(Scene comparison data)
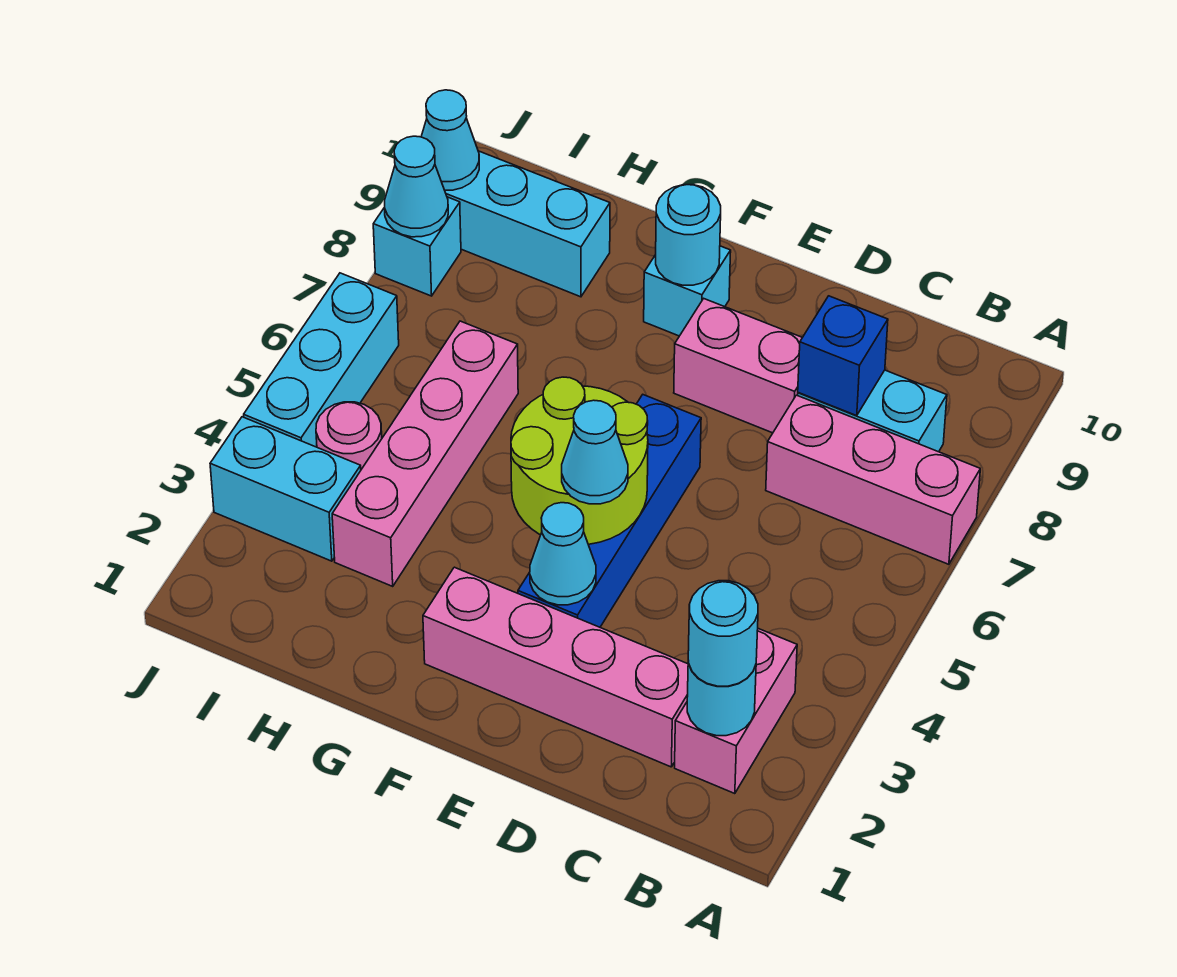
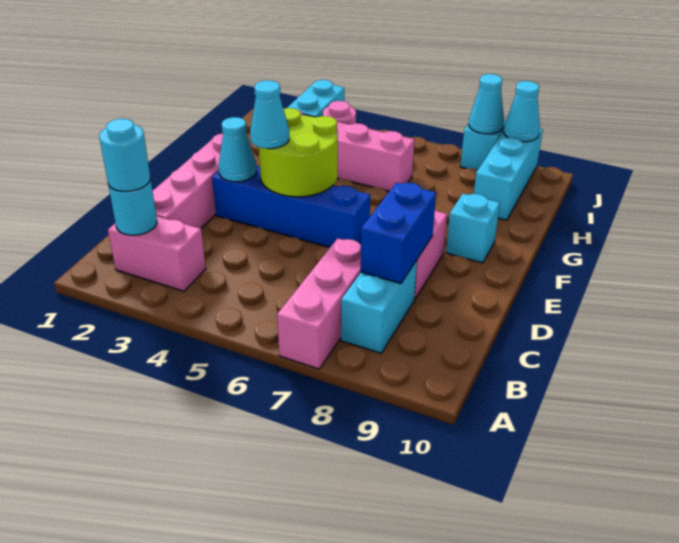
blue brick C8 level 2 -> blue brick C8:D8 level 2
cyan round brick F9 level 2 -> none
cyan brick J4:J6 level 1 -> none

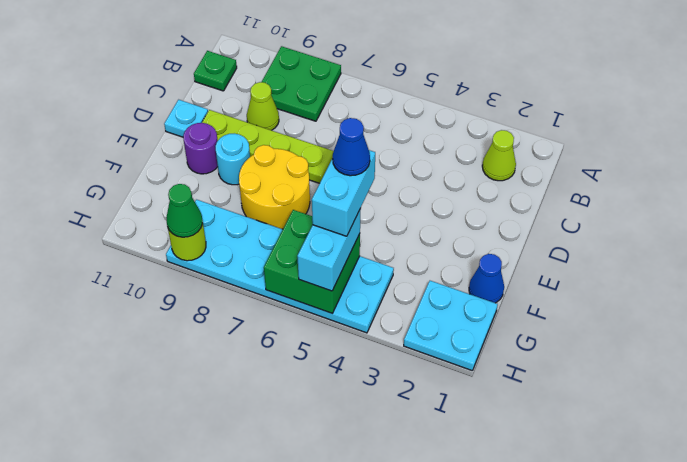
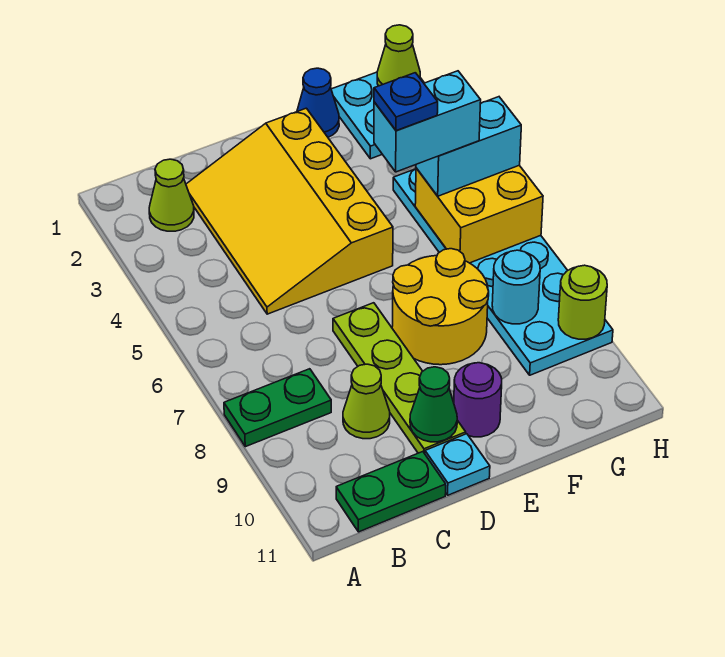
green plate A8:B9 level 1 -> green plate A8:B8 level 1
green plate B11 level 1 -> green plate B11:C11 level 1
none -> yellow slope C2:E5 level 1 top E
cyan round brick E9 level 1 -> cyan round brick G8 level 2
blue cone F5 level 5 -> blue plate F5 level 5
green brick G5:H6 level 2 -> yellow brick G5:H6 level 2
none -> lime cone H1 level 2
green cone H9 level 3 -> green cone D10 level 2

» WHAT YOU HAVE TO DO:
Copy out the preceding entries without a single change, leaving out the pictures.

» WORKED SOLUTION:
blue brick C8 level 2 -> blue brick C8:D8 level 2
cyan round brick F9 level 2 -> none
cyan brick J4:J6 level 1 -> none

green plate A8:B9 level 1 -> green plate A8:B8 level 1
green plate B11 level 1 -> green plate B11:C11 level 1
none -> yellow slope C2:E5 level 1 top E
cyan round brick E9 level 1 -> cyan round brick G8 level 2
blue cone F5 level 5 -> blue plate F5 level 5
green brick G5:H6 level 2 -> yellow brick G5:H6 level 2
none -> lime cone H1 level 2
green cone H9 level 3 -> green cone D10 level 2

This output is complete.